**EXERCISE DATA**:
=== Section Start ===

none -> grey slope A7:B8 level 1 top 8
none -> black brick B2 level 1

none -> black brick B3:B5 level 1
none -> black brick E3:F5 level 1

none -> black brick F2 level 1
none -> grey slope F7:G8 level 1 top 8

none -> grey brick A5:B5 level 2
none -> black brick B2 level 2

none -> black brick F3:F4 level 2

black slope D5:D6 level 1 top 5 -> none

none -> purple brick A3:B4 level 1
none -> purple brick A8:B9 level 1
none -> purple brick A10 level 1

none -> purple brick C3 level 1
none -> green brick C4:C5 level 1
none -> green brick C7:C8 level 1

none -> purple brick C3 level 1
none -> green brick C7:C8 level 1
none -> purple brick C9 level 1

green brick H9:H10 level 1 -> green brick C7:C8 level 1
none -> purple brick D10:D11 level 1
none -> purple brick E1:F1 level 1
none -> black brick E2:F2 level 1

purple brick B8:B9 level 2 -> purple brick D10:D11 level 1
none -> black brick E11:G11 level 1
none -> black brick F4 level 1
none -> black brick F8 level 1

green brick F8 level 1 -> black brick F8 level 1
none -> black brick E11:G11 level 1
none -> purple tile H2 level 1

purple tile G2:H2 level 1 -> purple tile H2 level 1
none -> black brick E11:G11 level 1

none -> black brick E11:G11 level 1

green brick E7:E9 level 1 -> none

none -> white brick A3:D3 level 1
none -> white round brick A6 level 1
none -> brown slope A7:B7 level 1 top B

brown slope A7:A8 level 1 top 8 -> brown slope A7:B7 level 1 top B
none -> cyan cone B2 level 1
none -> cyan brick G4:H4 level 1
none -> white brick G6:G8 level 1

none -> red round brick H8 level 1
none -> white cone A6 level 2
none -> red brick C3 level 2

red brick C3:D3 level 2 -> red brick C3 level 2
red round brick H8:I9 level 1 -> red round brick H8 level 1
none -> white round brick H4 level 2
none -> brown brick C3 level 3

=== Section End ===

Whenever a line of the records holds the string "brown", pick it out and copy it.

**YOUR RESPONSE**:
none -> brown slope A7:B7 level 1 top B
brown slope A7:A8 level 1 top 8 -> brown slope A7:B7 level 1 top B
none -> brown brick C3 level 3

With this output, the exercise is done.